■ Description of the task
Your reply should reproduce each line below exactly and carry none of the pictures.

═══ Supplied material

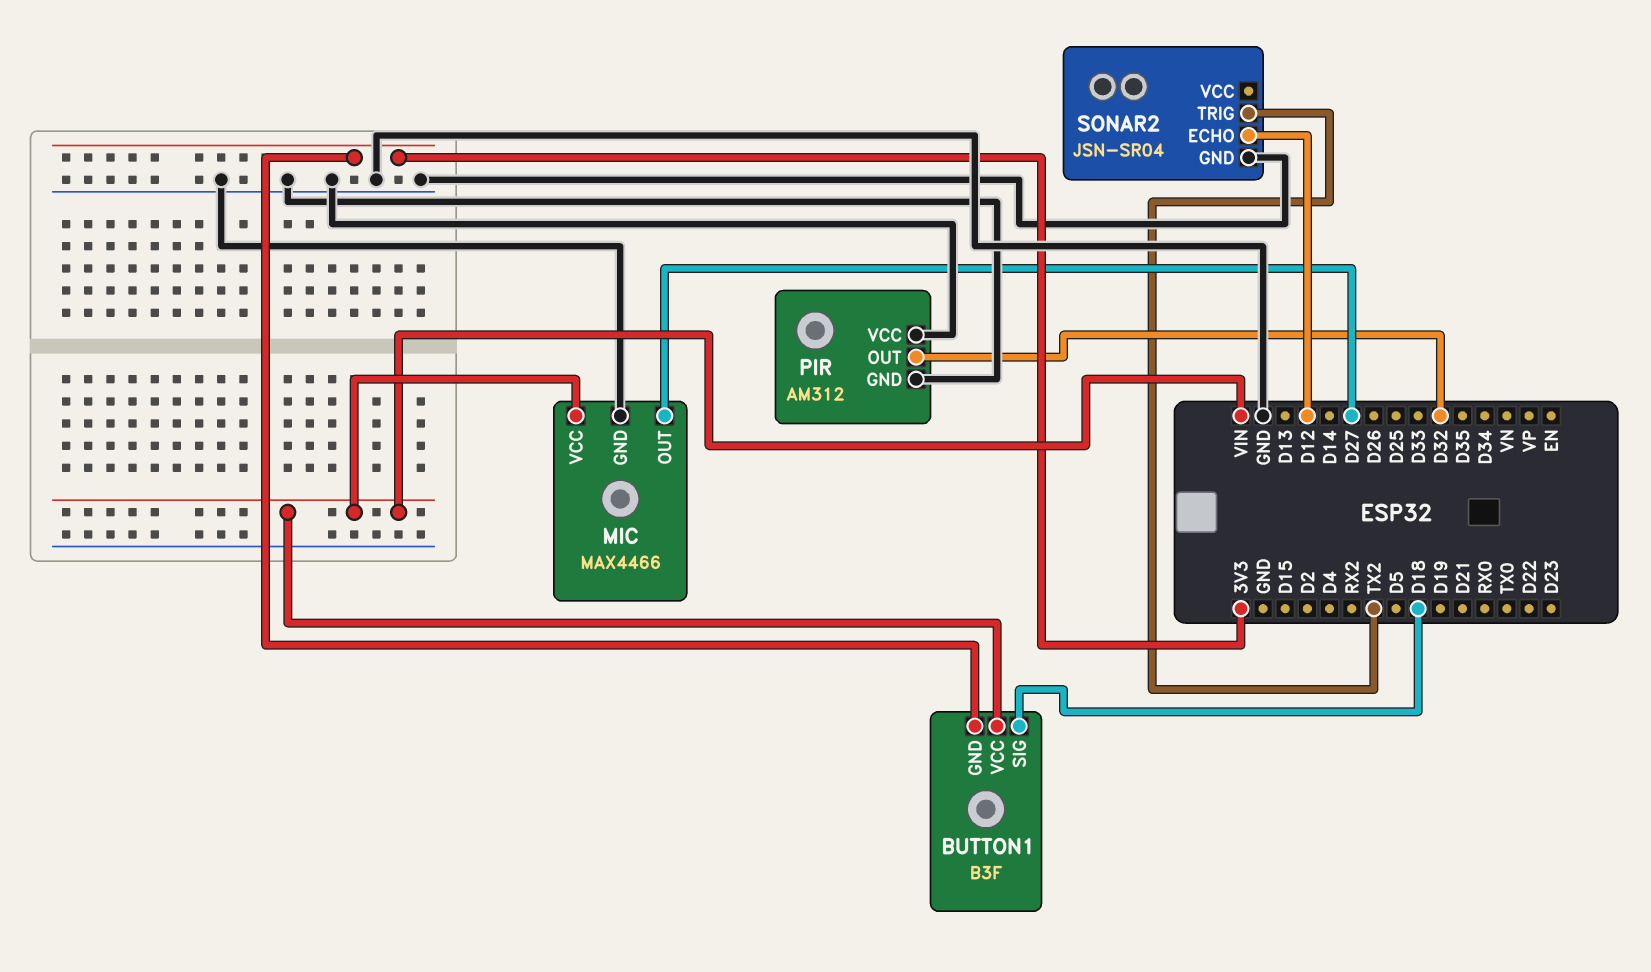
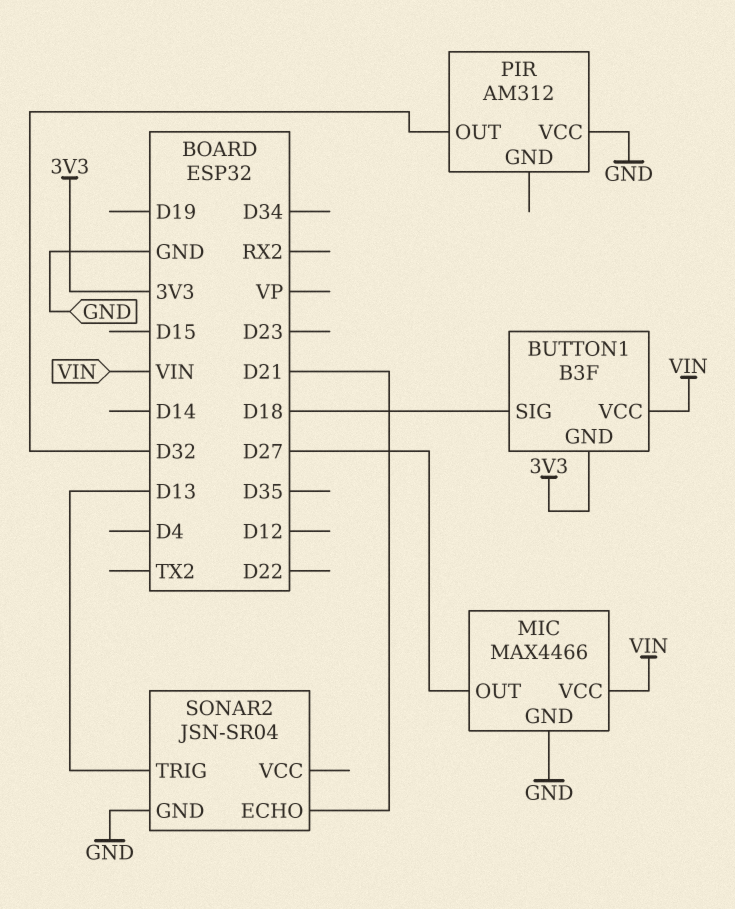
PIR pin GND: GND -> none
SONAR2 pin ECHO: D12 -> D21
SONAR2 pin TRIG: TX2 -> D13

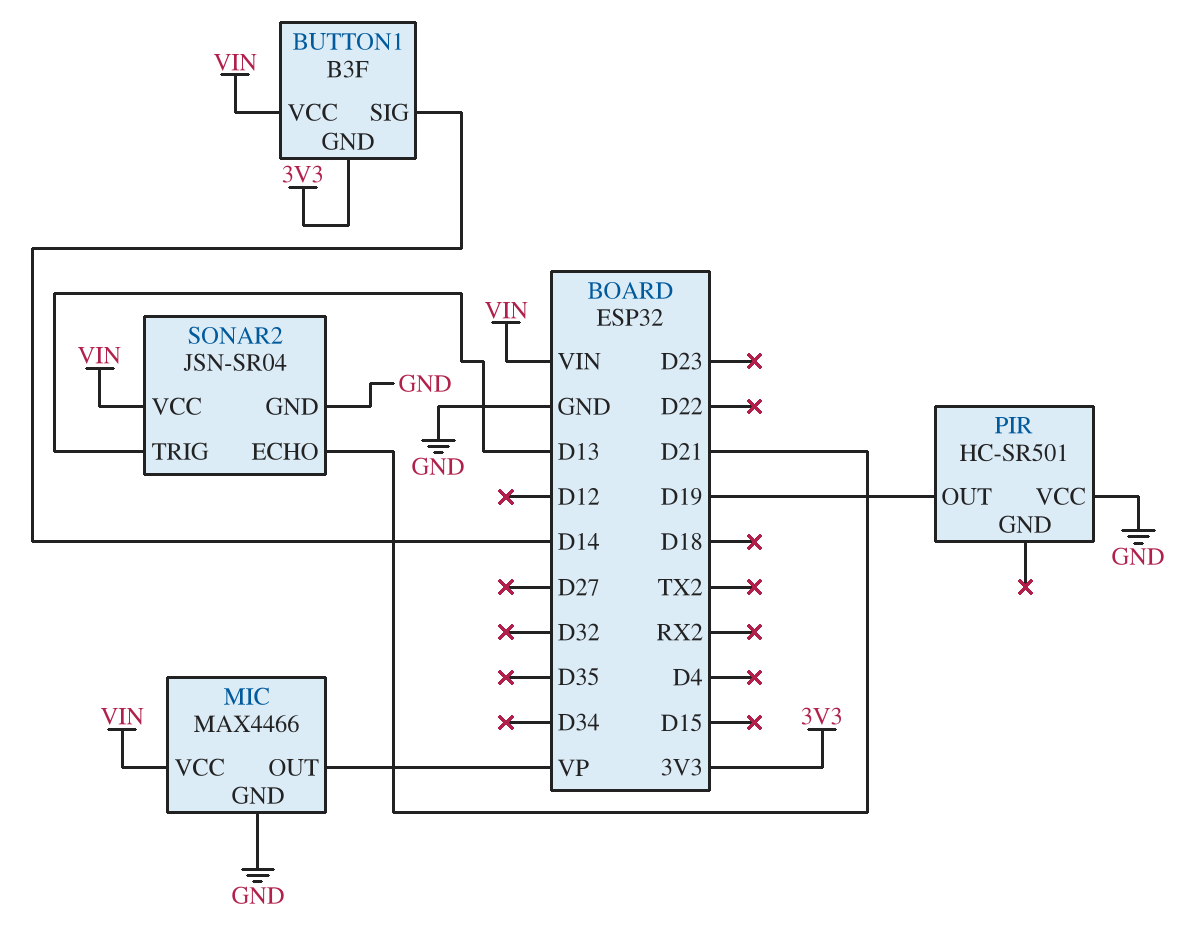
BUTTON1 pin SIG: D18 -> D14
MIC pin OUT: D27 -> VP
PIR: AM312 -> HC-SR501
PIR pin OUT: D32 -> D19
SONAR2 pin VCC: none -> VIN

══════

■ Response to the exercise
PIR pin GND: GND -> none
SONAR2 pin ECHO: D12 -> D21
SONAR2 pin TRIG: TX2 -> D13

BUTTON1 pin SIG: D18 -> D14
MIC pin OUT: D27 -> VP
PIR: AM312 -> HC-SR501
PIR pin OUT: D32 -> D19
SONAR2 pin VCC: none -> VIN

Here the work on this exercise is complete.